• _ACTION ITEM_: Go through the entries below and print, exactly, the lines starting at the one with "op=gone; was=orange rivuli; in_first=439,227" and ending at the one with "op=shifted; was=yellow padetabe;", keeping both ends and no others.

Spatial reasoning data
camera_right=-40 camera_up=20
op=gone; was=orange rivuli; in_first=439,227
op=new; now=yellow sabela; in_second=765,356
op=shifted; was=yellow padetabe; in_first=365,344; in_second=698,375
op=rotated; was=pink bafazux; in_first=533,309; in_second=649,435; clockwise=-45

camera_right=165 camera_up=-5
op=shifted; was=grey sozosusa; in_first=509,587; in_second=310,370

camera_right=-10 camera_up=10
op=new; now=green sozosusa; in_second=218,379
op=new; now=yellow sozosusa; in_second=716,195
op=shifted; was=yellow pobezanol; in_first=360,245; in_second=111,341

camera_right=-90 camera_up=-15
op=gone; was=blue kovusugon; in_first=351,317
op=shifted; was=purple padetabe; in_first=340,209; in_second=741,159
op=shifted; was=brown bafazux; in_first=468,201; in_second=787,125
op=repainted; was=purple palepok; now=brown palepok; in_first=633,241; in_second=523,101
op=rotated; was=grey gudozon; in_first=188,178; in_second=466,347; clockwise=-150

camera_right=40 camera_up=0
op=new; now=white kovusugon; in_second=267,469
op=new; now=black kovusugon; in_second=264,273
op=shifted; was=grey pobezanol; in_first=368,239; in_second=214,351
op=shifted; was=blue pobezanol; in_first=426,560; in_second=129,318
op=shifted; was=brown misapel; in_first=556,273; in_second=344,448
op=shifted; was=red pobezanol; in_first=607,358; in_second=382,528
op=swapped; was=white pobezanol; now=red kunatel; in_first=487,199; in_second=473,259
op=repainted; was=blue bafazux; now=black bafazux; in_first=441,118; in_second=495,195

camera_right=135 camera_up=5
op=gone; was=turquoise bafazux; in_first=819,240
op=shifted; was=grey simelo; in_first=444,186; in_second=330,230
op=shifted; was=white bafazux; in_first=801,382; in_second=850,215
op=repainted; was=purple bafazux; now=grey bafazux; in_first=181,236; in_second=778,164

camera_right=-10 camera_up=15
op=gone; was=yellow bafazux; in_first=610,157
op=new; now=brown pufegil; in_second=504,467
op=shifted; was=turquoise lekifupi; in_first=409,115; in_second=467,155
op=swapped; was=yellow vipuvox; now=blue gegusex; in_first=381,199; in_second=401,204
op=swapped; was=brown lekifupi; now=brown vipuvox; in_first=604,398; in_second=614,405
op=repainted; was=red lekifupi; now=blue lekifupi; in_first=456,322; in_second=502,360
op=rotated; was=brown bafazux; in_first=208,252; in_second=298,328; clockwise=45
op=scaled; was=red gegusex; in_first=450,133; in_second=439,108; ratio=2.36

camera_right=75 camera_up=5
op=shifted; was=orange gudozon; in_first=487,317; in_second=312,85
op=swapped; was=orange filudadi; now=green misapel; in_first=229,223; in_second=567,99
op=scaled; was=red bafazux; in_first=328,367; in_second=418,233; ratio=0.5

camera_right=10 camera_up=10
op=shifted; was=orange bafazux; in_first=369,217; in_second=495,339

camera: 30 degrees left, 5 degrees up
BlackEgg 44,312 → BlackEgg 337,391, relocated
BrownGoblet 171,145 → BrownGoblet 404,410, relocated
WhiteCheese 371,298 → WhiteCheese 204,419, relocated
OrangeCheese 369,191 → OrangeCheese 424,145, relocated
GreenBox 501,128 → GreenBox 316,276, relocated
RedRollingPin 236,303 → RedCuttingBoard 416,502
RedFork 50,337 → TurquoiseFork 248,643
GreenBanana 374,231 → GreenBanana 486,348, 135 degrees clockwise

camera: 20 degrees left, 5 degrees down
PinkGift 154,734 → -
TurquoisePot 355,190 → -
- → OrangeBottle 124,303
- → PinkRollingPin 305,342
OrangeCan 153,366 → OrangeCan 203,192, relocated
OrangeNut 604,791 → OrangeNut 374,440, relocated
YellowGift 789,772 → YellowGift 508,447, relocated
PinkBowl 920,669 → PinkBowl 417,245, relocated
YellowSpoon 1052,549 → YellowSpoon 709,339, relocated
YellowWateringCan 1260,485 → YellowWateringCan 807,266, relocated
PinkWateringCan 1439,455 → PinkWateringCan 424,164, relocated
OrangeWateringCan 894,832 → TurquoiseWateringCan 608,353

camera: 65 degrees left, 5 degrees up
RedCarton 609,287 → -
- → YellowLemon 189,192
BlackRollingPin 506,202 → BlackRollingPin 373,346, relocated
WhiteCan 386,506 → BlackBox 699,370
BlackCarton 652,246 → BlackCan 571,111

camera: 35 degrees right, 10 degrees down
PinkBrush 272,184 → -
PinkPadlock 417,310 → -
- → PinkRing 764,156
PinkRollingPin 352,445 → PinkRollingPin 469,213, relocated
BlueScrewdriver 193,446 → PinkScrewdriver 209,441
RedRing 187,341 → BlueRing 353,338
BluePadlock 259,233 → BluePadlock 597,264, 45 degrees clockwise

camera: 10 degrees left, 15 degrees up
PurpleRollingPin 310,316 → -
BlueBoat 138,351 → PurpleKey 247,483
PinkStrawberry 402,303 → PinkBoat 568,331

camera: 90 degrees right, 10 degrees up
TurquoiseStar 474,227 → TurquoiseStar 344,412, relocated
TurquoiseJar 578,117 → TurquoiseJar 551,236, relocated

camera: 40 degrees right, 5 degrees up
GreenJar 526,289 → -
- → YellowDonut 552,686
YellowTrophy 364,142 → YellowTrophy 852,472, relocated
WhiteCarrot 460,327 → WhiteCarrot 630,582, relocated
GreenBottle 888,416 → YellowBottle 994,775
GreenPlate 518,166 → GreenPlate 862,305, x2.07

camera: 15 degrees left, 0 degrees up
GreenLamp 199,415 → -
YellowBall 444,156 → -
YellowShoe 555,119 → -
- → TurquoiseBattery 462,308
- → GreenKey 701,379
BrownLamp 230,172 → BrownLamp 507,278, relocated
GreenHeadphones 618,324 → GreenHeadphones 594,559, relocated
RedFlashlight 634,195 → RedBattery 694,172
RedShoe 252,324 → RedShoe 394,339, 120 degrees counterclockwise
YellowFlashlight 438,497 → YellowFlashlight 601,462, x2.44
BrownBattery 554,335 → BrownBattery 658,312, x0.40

• _RESULT OF THE TASK_:
op=gone; was=orange rivuli; in_first=439,227
op=new; now=yellow sabela; in_second=765,356
op=shifted; was=yellow padetabe; in_first=365,344; in_second=698,375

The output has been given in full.